• **PROBLEM TO SOLVE**
Your answer should be only the lines below from the one with "brown pear: 4 -> 2" to the one with "yellow notebook: 4 -> 3", repeated exactly, ends included.

[RECORDS FOR THE EXERCISE Boundary: Start]

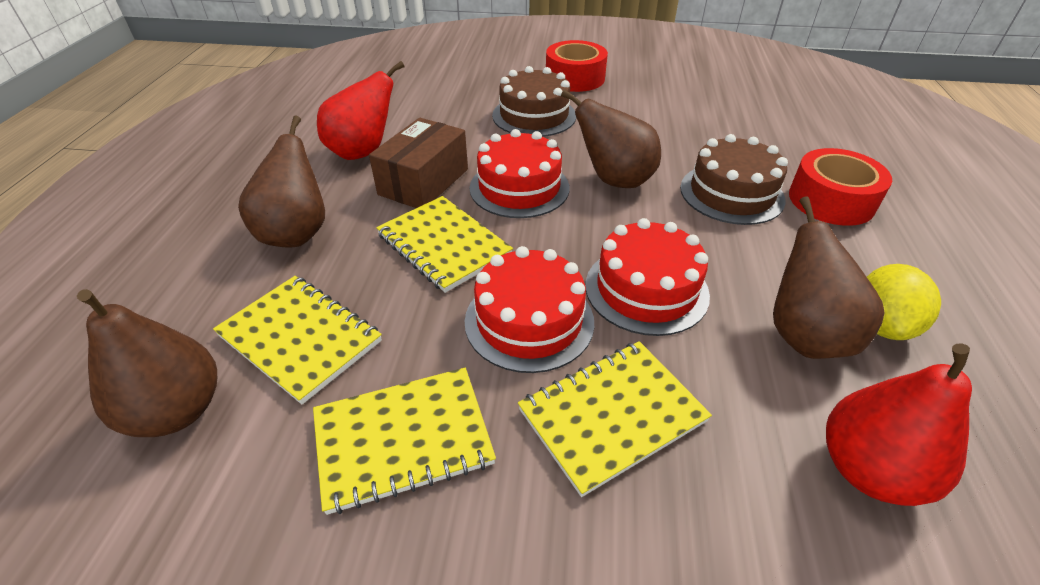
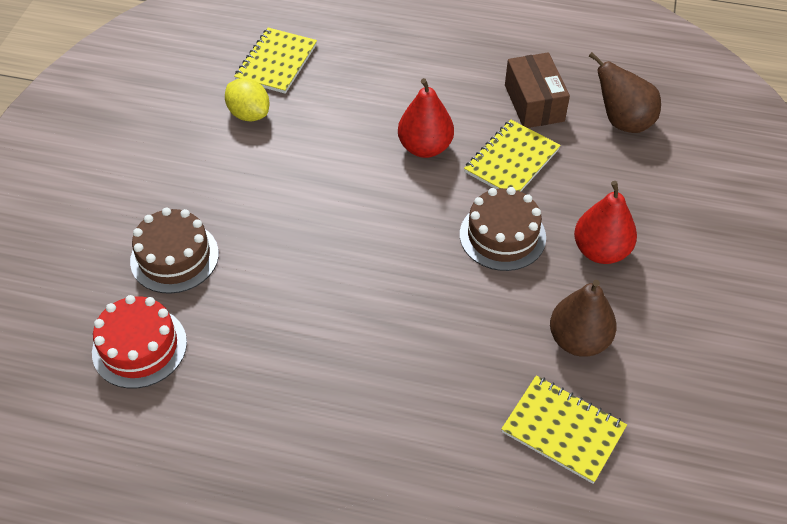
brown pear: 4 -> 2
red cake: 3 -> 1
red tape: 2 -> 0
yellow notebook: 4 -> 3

[RECORDS FOR THE EXERCISE Boundary: End]
[RECORDS FOR THE EXERCISE Boundary: Start]

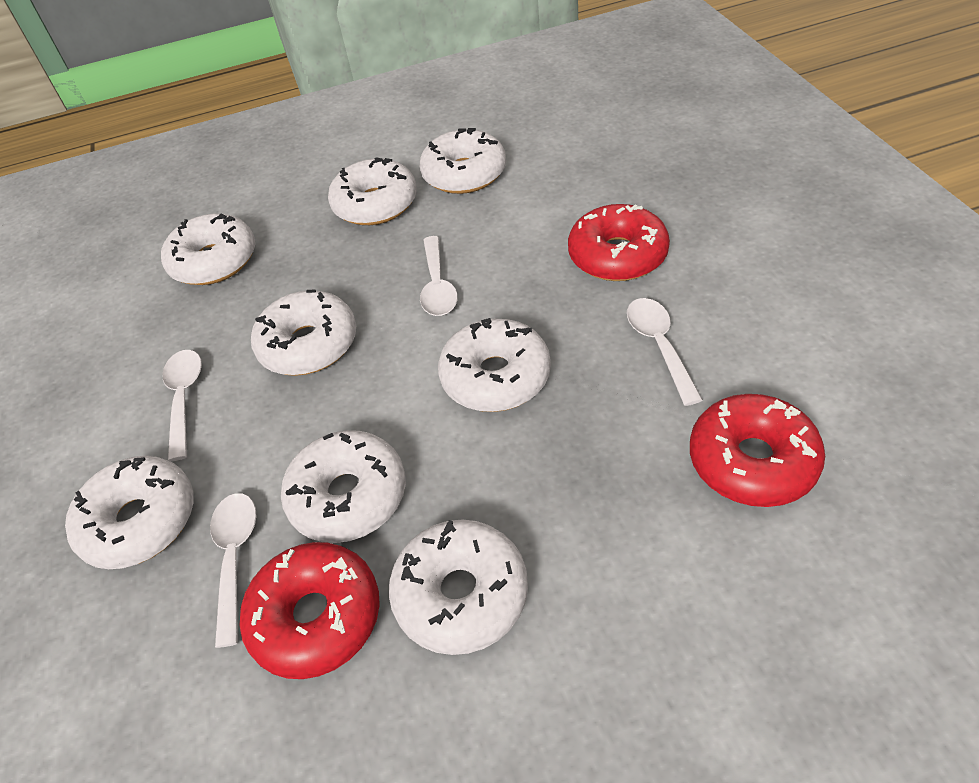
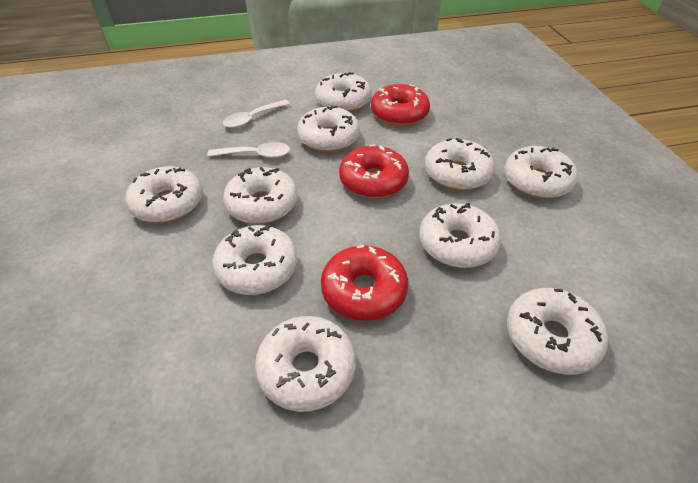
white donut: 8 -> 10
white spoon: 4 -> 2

[RECORDS FOR THE EXERCISE Boundary: End]

• **RESULT OF THE TASK**
brown pear: 4 -> 2
red cake: 3 -> 1
red tape: 2 -> 0
yellow notebook: 4 -> 3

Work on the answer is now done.